EXERCISE INSTRUCTIONS: Locate the line that contains "blue plane: 2 -> 4" in the data that follows. Copy it and every subsequent line to the end, exactly, excluding pictures.

INFORMATION:
========================================================================

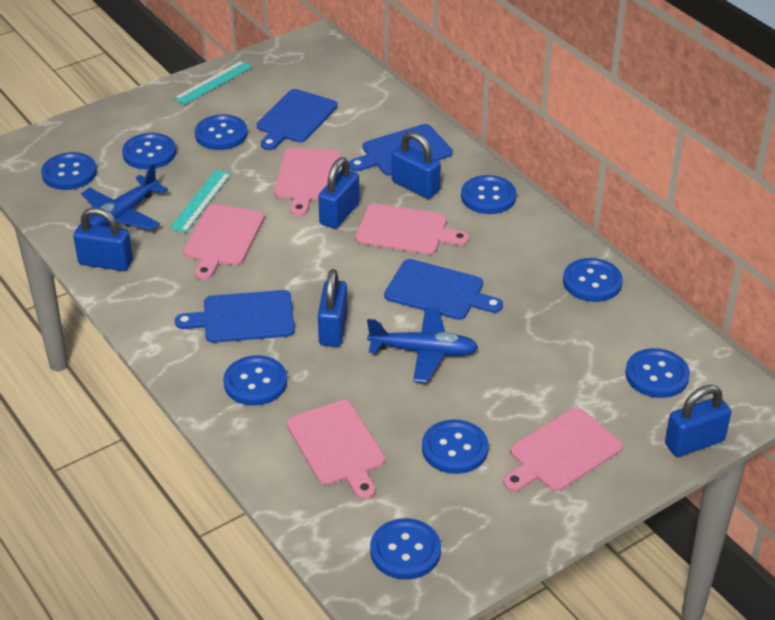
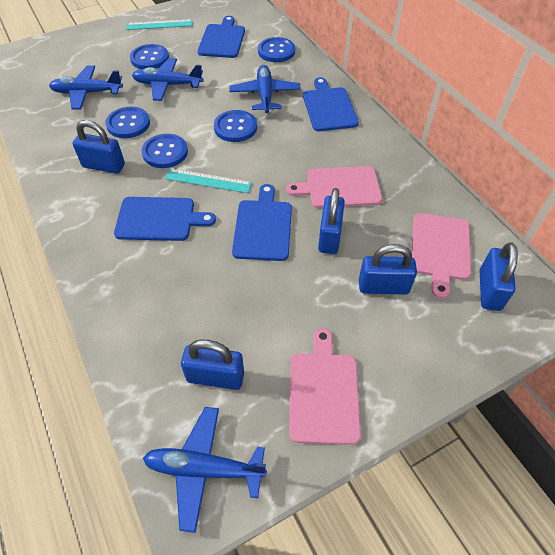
blue button: 9 -> 5
blue plane: 2 -> 4
pink cutting board: 5 -> 3

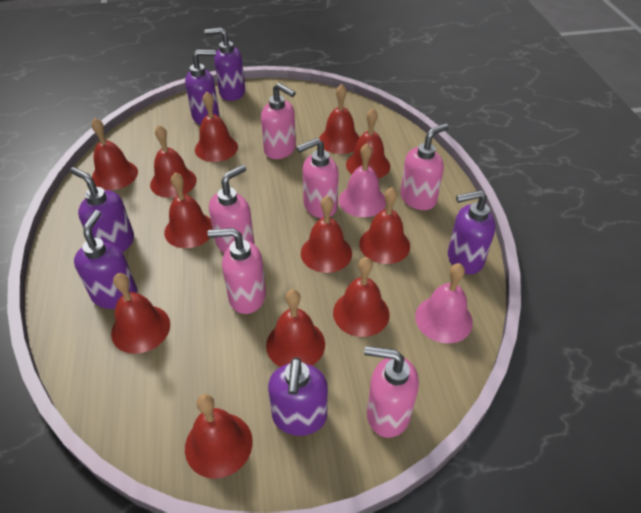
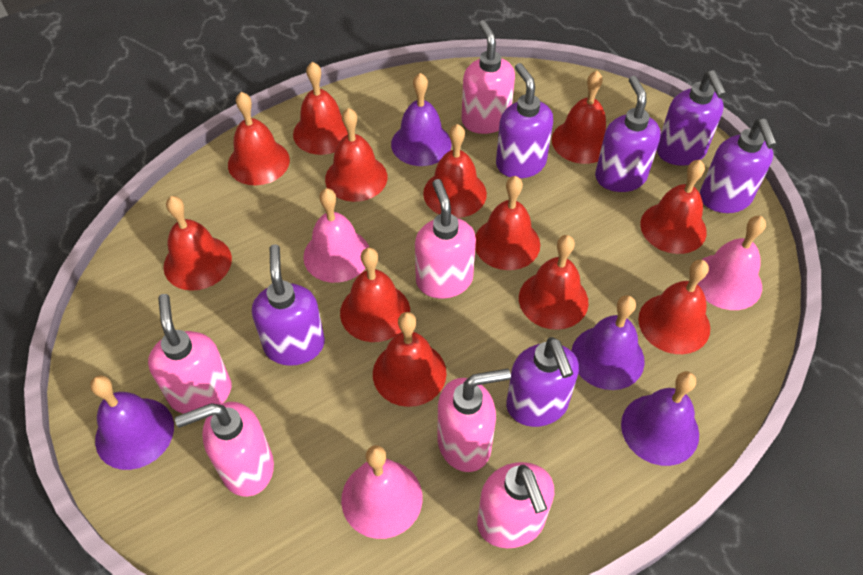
pink bell: 2 -> 3
purple bell: 0 -> 4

========================================================================

WRITTEN RESPONSE:
blue plane: 2 -> 4
pink cutting board: 5 -> 3

pink bell: 2 -> 3
purple bell: 0 -> 4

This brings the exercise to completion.